= How to complete this task =
Quote the data below in full, please, without altering anything.

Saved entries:

################

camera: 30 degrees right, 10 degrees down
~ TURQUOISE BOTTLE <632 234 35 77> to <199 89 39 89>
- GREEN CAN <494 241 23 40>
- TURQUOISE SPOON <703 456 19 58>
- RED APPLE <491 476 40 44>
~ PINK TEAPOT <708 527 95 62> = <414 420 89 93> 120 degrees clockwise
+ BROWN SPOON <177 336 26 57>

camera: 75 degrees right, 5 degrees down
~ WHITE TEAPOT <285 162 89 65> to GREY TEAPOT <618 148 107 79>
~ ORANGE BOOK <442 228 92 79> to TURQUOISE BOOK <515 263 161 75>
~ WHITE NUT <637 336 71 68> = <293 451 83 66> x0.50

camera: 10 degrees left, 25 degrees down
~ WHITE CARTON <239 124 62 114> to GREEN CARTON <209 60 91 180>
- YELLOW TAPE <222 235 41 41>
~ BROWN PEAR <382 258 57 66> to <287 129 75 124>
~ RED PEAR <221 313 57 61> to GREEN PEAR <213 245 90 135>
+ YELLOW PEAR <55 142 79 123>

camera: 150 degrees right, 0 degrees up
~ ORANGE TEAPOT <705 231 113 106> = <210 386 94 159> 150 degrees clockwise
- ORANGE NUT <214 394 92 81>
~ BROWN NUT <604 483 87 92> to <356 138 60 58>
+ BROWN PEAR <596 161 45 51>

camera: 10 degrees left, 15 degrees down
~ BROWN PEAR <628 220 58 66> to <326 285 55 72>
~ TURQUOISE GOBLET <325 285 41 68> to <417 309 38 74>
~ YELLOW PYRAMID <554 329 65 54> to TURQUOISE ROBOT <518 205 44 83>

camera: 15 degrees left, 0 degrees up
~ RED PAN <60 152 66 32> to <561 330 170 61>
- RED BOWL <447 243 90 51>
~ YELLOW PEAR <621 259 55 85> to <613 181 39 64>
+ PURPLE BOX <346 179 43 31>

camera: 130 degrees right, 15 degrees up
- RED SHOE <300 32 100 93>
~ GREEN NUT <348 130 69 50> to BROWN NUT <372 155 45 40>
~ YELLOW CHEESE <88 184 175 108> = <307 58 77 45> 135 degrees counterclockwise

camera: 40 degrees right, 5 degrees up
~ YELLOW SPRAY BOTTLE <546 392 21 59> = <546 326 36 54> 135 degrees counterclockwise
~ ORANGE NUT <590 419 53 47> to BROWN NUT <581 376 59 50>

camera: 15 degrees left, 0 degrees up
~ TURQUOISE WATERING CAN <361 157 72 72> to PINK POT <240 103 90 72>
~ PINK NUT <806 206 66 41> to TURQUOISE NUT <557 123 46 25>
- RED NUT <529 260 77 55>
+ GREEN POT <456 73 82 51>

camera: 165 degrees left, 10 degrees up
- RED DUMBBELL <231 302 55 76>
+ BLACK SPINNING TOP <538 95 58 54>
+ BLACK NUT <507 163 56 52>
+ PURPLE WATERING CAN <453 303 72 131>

################

= Solution to the exercise =
camera: 30 degrees right, 10 degrees down
~ TURQUOISE BOTTLE <632 234 35 77> to <199 89 39 89>
- GREEN CAN <494 241 23 40>
- TURQUOISE SPOON <703 456 19 58>
- RED APPLE <491 476 40 44>
~ PINK TEAPOT <708 527 95 62> = <414 420 89 93> 120 degrees clockwise
+ BROWN SPOON <177 336 26 57>

camera: 75 degrees right, 5 degrees down
~ WHITE TEAPOT <285 162 89 65> to GREY TEAPOT <618 148 107 79>
~ ORANGE BOOK <442 228 92 79> to TURQUOISE BOOK <515 263 161 75>
~ WHITE NUT <637 336 71 68> = <293 451 83 66> x0.50

camera: 10 degrees left, 25 degrees down
~ WHITE CARTON <239 124 62 114> to GREEN CARTON <209 60 91 180>
- YELLOW TAPE <222 235 41 41>
~ BROWN PEAR <382 258 57 66> to <287 129 75 124>
~ RED PEAR <221 313 57 61> to GREEN PEAR <213 245 90 135>
+ YELLOW PEAR <55 142 79 123>

camera: 150 degrees right, 0 degrees up
~ ORANGE TEAPOT <705 231 113 106> = <210 386 94 159> 150 degrees clockwise
- ORANGE NUT <214 394 92 81>
~ BROWN NUT <604 483 87 92> to <356 138 60 58>
+ BROWN PEAR <596 161 45 51>

camera: 10 degrees left, 15 degrees down
~ BROWN PEAR <628 220 58 66> to <326 285 55 72>
~ TURQUOISE GOBLET <325 285 41 68> to <417 309 38 74>
~ YELLOW PYRAMID <554 329 65 54> to TURQUOISE ROBOT <518 205 44 83>

camera: 15 degrees left, 0 degrees up
~ RED PAN <60 152 66 32> to <561 330 170 61>
- RED BOWL <447 243 90 51>
~ YELLOW PEAR <621 259 55 85> to <613 181 39 64>
+ PURPLE BOX <346 179 43 31>

camera: 130 degrees right, 15 degrees up
- RED SHOE <300 32 100 93>
~ GREEN NUT <348 130 69 50> to BROWN NUT <372 155 45 40>
~ YELLOW CHEESE <88 184 175 108> = <307 58 77 45> 135 degrees counterclockwise

camera: 40 degrees right, 5 degrees up
~ YELLOW SPRAY BOTTLE <546 392 21 59> = <546 326 36 54> 135 degrees counterclockwise
~ ORANGE NUT <590 419 53 47> to BROWN NUT <581 376 59 50>

camera: 15 degrees left, 0 degrees up
~ TURQUOISE WATERING CAN <361 157 72 72> to PINK POT <240 103 90 72>
~ PINK NUT <806 206 66 41> to TURQUOISE NUT <557 123 46 25>
- RED NUT <529 260 77 55>
+ GREEN POT <456 73 82 51>

camera: 165 degrees left, 10 degrees up
- RED DUMBBELL <231 302 55 76>
+ BLACK SPINNING TOP <538 95 58 54>
+ BLACK NUT <507 163 56 52>
+ PURPLE WATERING CAN <453 303 72 131>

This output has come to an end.